Dataset records:
^^^^^^^^

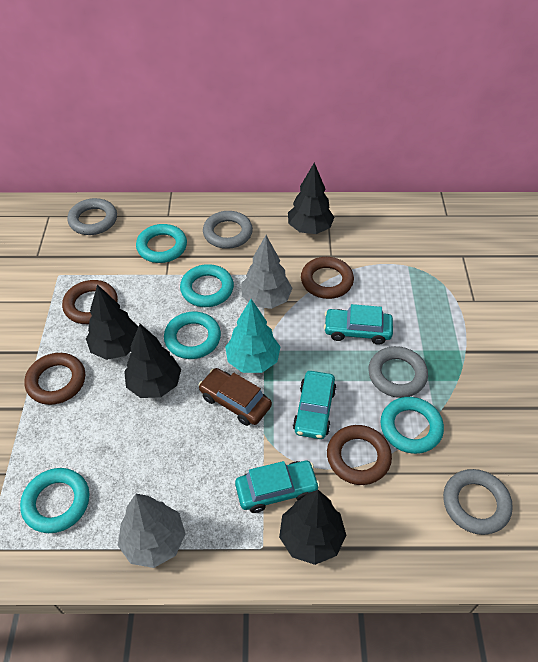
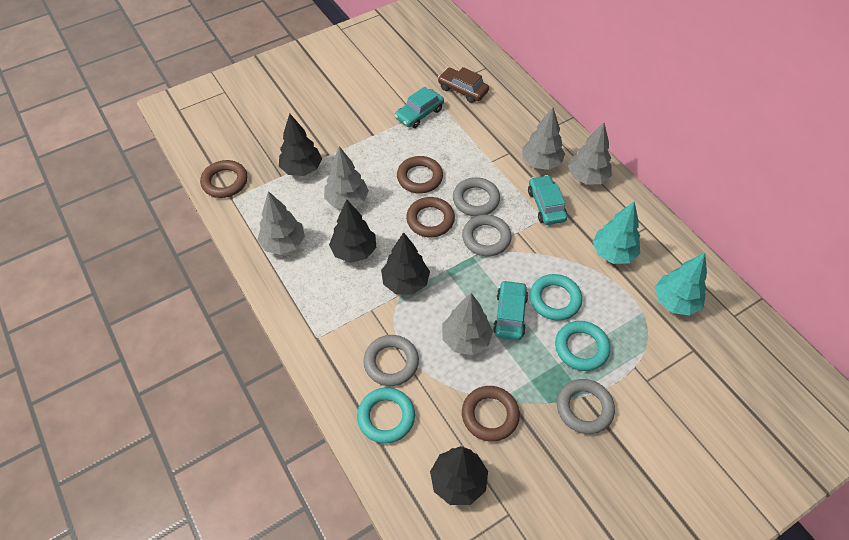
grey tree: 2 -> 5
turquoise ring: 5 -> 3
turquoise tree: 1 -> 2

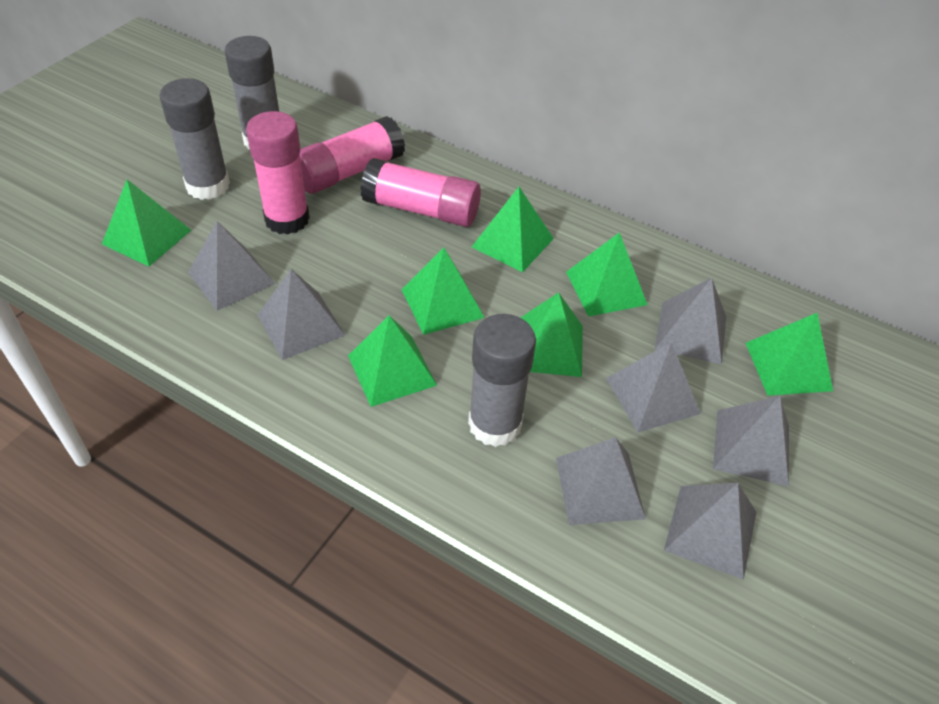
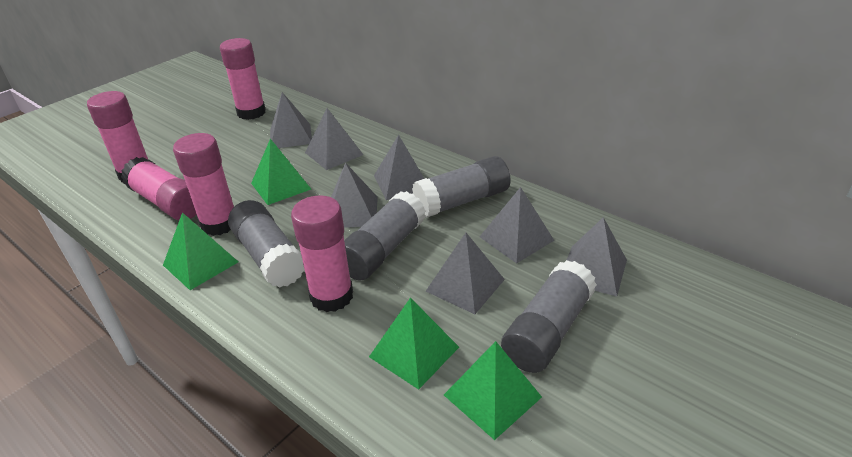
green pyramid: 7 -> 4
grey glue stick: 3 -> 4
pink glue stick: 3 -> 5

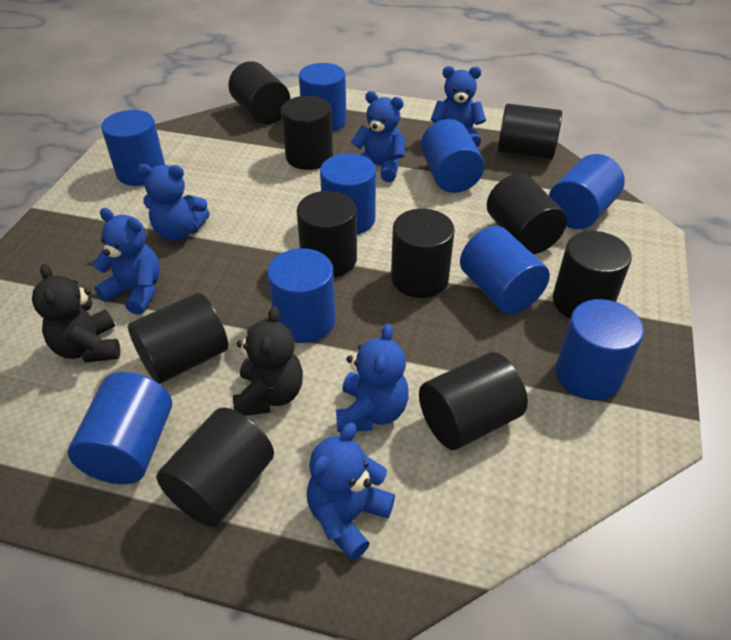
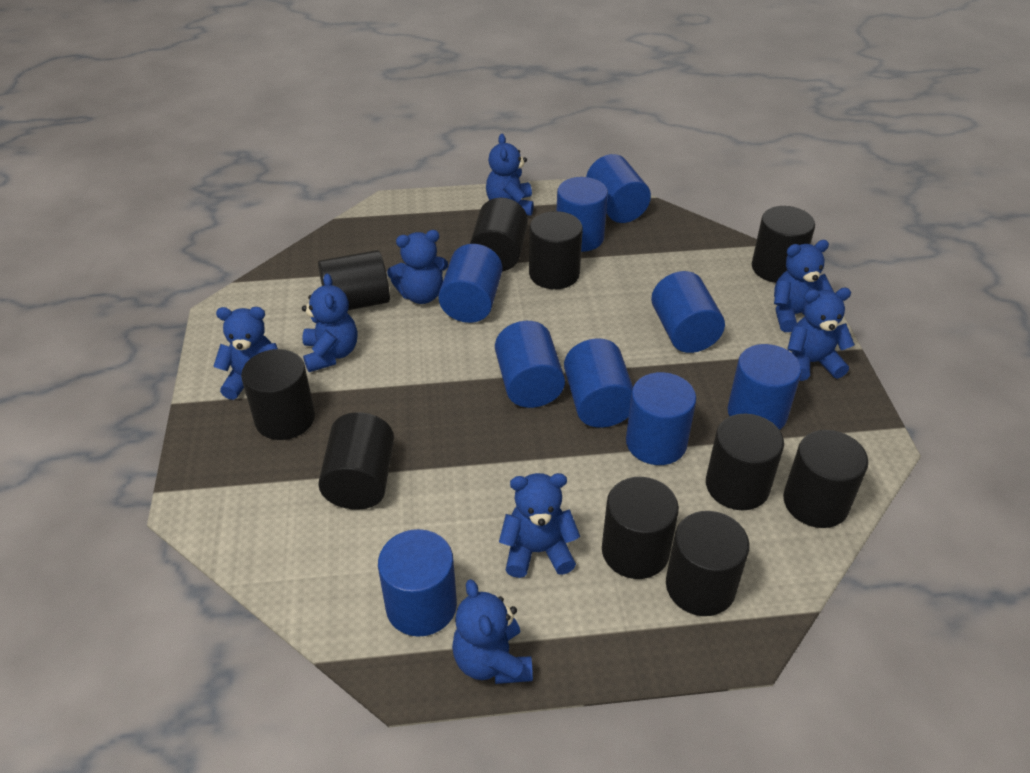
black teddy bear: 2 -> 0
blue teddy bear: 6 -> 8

^^^^^^^^

Across all the records, find the lines containing the word "glue" and reproduce each one.

grey glue stick: 3 -> 4
pink glue stick: 3 -> 5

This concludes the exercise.